Aim of the exercise: Locate every line in the entries that contains the string "appears", and copy each of those lines. Case counts.

Entries on spatial positioning
((
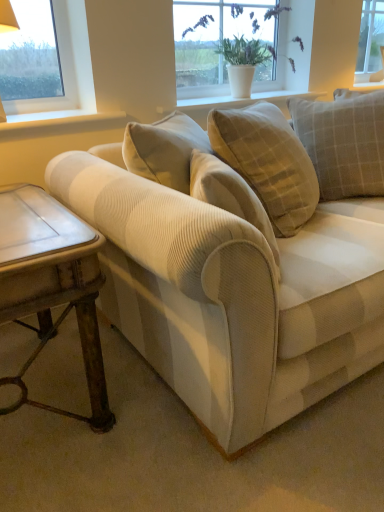
Question: Considering the relative sizes of light beige corduroy pillow at upper right, which is the 1th pillow from right to left, and white wood at upper center, the first window sill when ordered from left to right, in the image provided, is light beige corduroy pillow at upper right, which is the 1th pillow from right to left, shorter than white wood at upper center, the first window sill when ordered from left to right,?

Choices:
 (A) no
 (B) yes

Answer: (A)

Question: Considering the relative sizes of light beige corduroy pillow at upper right, which is the 1th pillow from right to left, and white wood at upper center, positioned as the 1th window sill in bottom-to-top order, in the image provided, is light beige corduroy pillow at upper right, which is the 1th pillow from right to left, smaller than white wood at upper center, positioned as the 1th window sill in bottom-to-top order,?

Choices:
 (A) no
 (B) yes

Answer: (A)

Question: Does light beige corduroy pillow at upper right, which is the 1th pillow from right to left, contain white wood at upper center, the second window sill when ordered from top to bottom?

Choices:
 (A) yes
 (B) no

Answer: (B)

Question: Is light beige corduroy pillow at upper right, the 2th pillow viewed from the left, positioned behind white wood at upper center, which appears as the 2th window sill when viewed from the right?

Choices:
 (A) no
 (B) yes

Answer: (B)

Question: Is light beige corduroy pillow at upper right, which is the 1th pillow from right to left, next to white wood at upper center, positioned as the 1th window sill in bottom-to-top order?

Choices:
 (A) no
 (B) yes

Answer: (A)

Question: Is light beige corduroy pillow at upper right, which is the 1th pillow from right to left, to the left of white wood at upper center, the second window sill when ordered from top to bottom, from the viewer's perspective?

Choices:
 (A) yes
 (B) no

Answer: (B)

Question: Would you say white textured vase at upper center, positioned as the 2th window sill in front-to-back order, is a long distance from white wood at upper center, which appears as the 2th window sill when viewed from the right?

Choices:
 (A) no
 (B) yes

Answer: (A)

Question: Is white textured vase at upper center, which is the first window sill in right-to-left order, oriented towards white wood at upper center, the second window sill in the back-to-front sequence?

Choices:
 (A) no
 (B) yes

Answer: (A)

Question: Is white textured vase at upper center, positioned as the first window sill in back-to-front order, at the left side of white wood at upper center, the first window sill when ordered from left to right?

Choices:
 (A) yes
 (B) no

Answer: (B)

Question: Does white textured vase at upper center, positioned as the first window sill in back-to-front order, have a smaller size compared to white wood at upper center, which appears as the 2th window sill when viewed from the right?

Choices:
 (A) yes
 (B) no

Answer: (B)

Question: From a real-world perspective, is white textured vase at upper center, positioned as the 2th window sill in front-to-back order, on white wood at upper center, the second window sill when ordered from top to bottom?

Choices:
 (A) no
 (B) yes

Answer: (B)

Question: Does white textured vase at upper center, arranged as the 1th window sill when viewed from the top, have a lesser width compared to white wood at upper center, which is the 1th window sill from front to back?

Choices:
 (A) yes
 (B) no

Answer: (A)

Question: Is rustic wood side table at lower left shorter than light beige corduroy pillow at upper right, the 2th pillow viewed from the left?

Choices:
 (A) yes
 (B) no

Answer: (A)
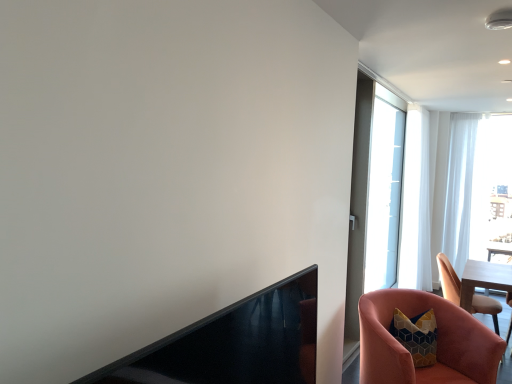
Question: Is pink velvet chair at lower right, the 1th chair from the back, thinner than transparent glass screen door at upper right?

Choices:
 (A) no
 (B) yes

Answer: (A)

Question: Is pink velvet chair at lower right, which ranks as the 1th chair in right-to-left order, next to transparent glass screen door at upper right?

Choices:
 (A) no
 (B) yes

Answer: (A)

Question: Is pink velvet chair at lower right, which ranks as the 1th chair in right-to-left order, shorter than transparent glass screen door at upper right?

Choices:
 (A) yes
 (B) no

Answer: (A)

Question: Is pink velvet chair at lower right, which ranks as the 1th chair in right-to-left order, bigger than transparent glass screen door at upper right?

Choices:
 (A) yes
 (B) no

Answer: (B)

Question: From the image's perspective, is pink velvet chair at lower right, the 2th chair in the front-to-back sequence, on top of transparent glass screen door at upper right?

Choices:
 (A) no
 (B) yes

Answer: (A)

Question: From the image's perspective, is black glossy fireplace at lower left above or below transparent glass screen door at upper right?

Choices:
 (A) below
 (B) above

Answer: (A)

Question: Considering their positions, is black glossy fireplace at lower left located in front of or behind transparent glass screen door at upper right?

Choices:
 (A) behind
 (B) front

Answer: (B)

Question: Is point (198, 352) closer or farther from the camera than point (365, 125)?

Choices:
 (A) closer
 (B) farther

Answer: (A)

Question: Is black glossy fireplace at lower left wider or thinner than transparent glass screen door at upper right?

Choices:
 (A) wide
 (B) thin

Answer: (A)

Question: Is pink velvet chair at lower right, which is the 2th chair in left-to-right order, bigger or smaller than white sheer curtain at right, placed as the second curtain when sorted from left to right?

Choices:
 (A) big
 (B) small

Answer: (B)

Question: From a real-world perspective, is pink velvet chair at lower right, which is the 2th chair in left-to-right order, physically located above or below white sheer curtain at right, placed as the second curtain when sorted from left to right?

Choices:
 (A) below
 (B) above

Answer: (A)

Question: In the image, is pink velvet chair at lower right, which is the 2th chair in left-to-right order, positioned in front of or behind white sheer curtain at right, placed as the second curtain when sorted from left to right?

Choices:
 (A) front
 (B) behind

Answer: (A)

Question: Is pink velvet chair at lower right, which is the 2th chair in left-to-right order, wider or thinner than white sheer curtain at right, which is the 1th curtain from right to left?

Choices:
 (A) thin
 (B) wide

Answer: (B)

Question: From a real-world perspective, is black glossy fireplace at lower left above or below pink velvet chair at lower right, the 1th chair viewed from the front?

Choices:
 (A) below
 (B) above

Answer: (B)

Question: Is point (266, 334) positioned closer to the camera than point (464, 357)?

Choices:
 (A) closer
 (B) farther

Answer: (A)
))
Solution:
Question: Is light beige corduroy pillow at upper right, the 2th pillow viewed from the left, positioned behind white wood at upper center, which appears as the 2th window sill when viewed from the right?
Question: Would you say white textured vase at upper center, positioned as the 2th window sill in front-to-back order, is a long distance from white wood at upper center, which appears as the 2th window sill when viewed from the right?
Question: Does white textured vase at upper center, positioned as the first window sill in back-to-front order, have a smaller size compared to white wood at upper center, which appears as the 2th window sill when viewed from the right?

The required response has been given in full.